Task requirements: Reproduce every entry exactly and leave its pictures out.

(Scene edit records)
▽
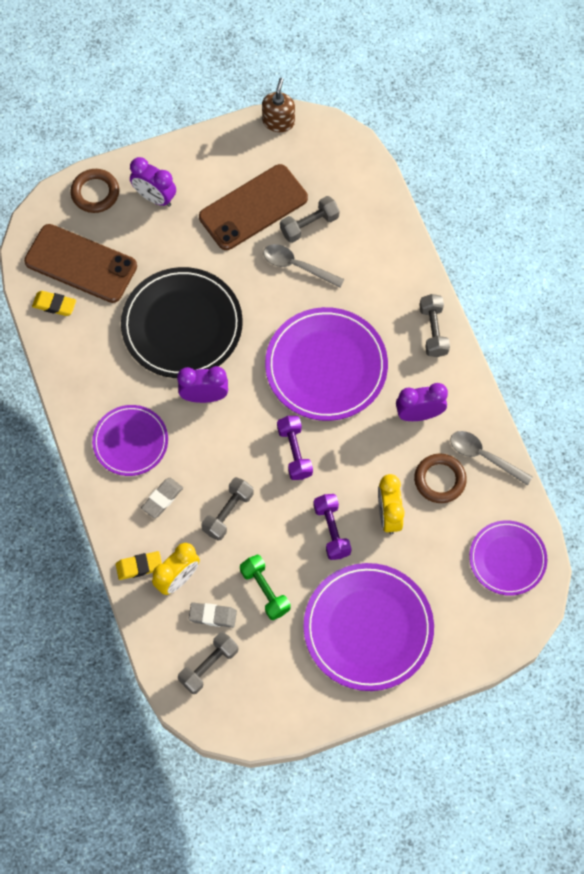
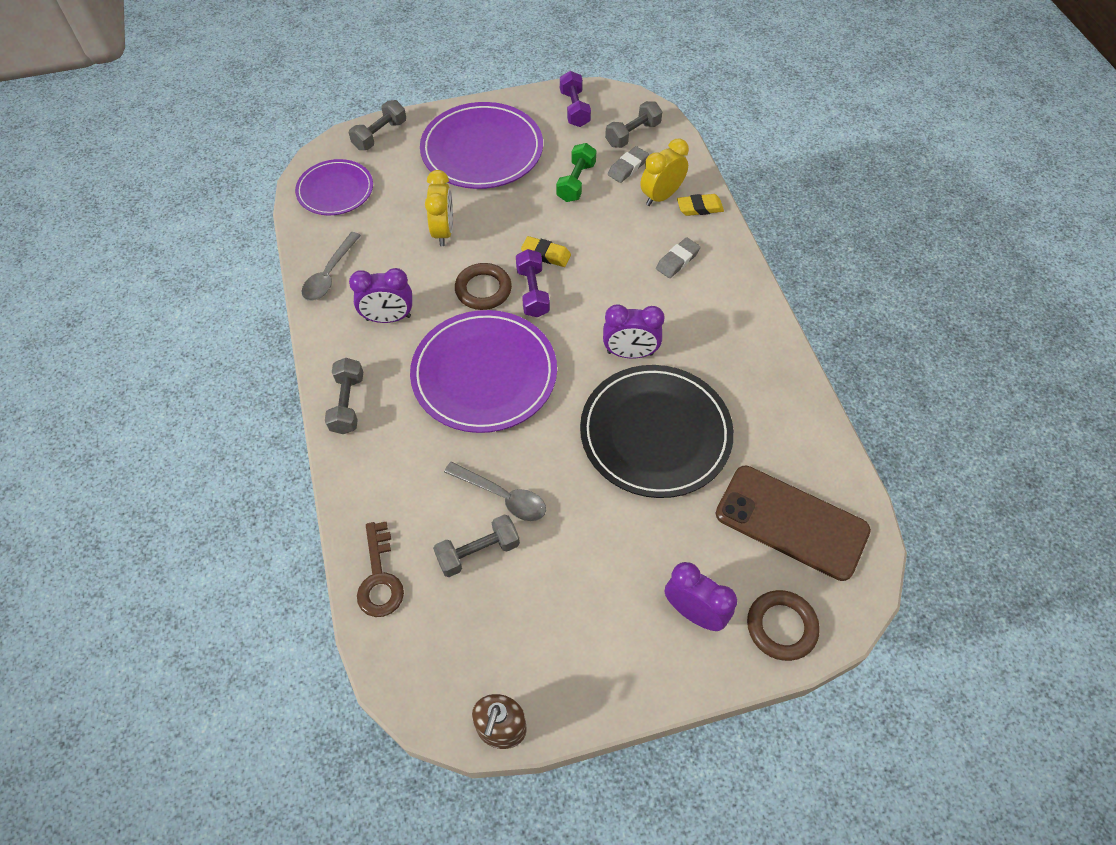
camera: 175 degrees left, 10 degrees down
(54, 305) = (820, 471): yellow eraser -> yellow eraser (546, 254)
(130, 442) = (714, 314): purple plate -> none
(212, 616) = (627, 167): grey eraser -> grey eraser turned 60 degrees counterclockwise
(228, 513) = (608, 244): grey dumbbell -> grey dumbbell (380, 135)
(253, 208) = (553, 584): brown phone -> none
(265, 590) = (576, 182): green dumbbell -> green dumbbell turned 45 degrees clockwise
(332, 530) = (503, 223): purple dumbbell -> purple dumbbell (574, 109)
(376, 202) = (379, 578): none -> brown key
(440, 480) = (383, 257): brown ring -> brown ring (483, 289)
(484, 456) = (329, 274): grey spoon -> grey spoon turned 75 degrees clockwise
△
Result below:
camera: 175 degrees left, 10 degrees down
(54, 305) = (820, 471): yellow eraser -> yellow eraser (546, 254)
(130, 442) = (714, 314): purple plate -> none
(212, 616) = (627, 167): grey eraser -> grey eraser turned 60 degrees counterclockwise
(228, 513) = (608, 244): grey dumbbell -> grey dumbbell (380, 135)
(253, 208) = (553, 584): brown phone -> none
(265, 590) = (576, 182): green dumbbell -> green dumbbell turned 45 degrees clockwise
(332, 530) = (503, 223): purple dumbbell -> purple dumbbell (574, 109)
(376, 202) = (379, 578): none -> brown key
(440, 480) = (383, 257): brown ring -> brown ring (483, 289)
(484, 456) = (329, 274): grey spoon -> grey spoon turned 75 degrees clockwise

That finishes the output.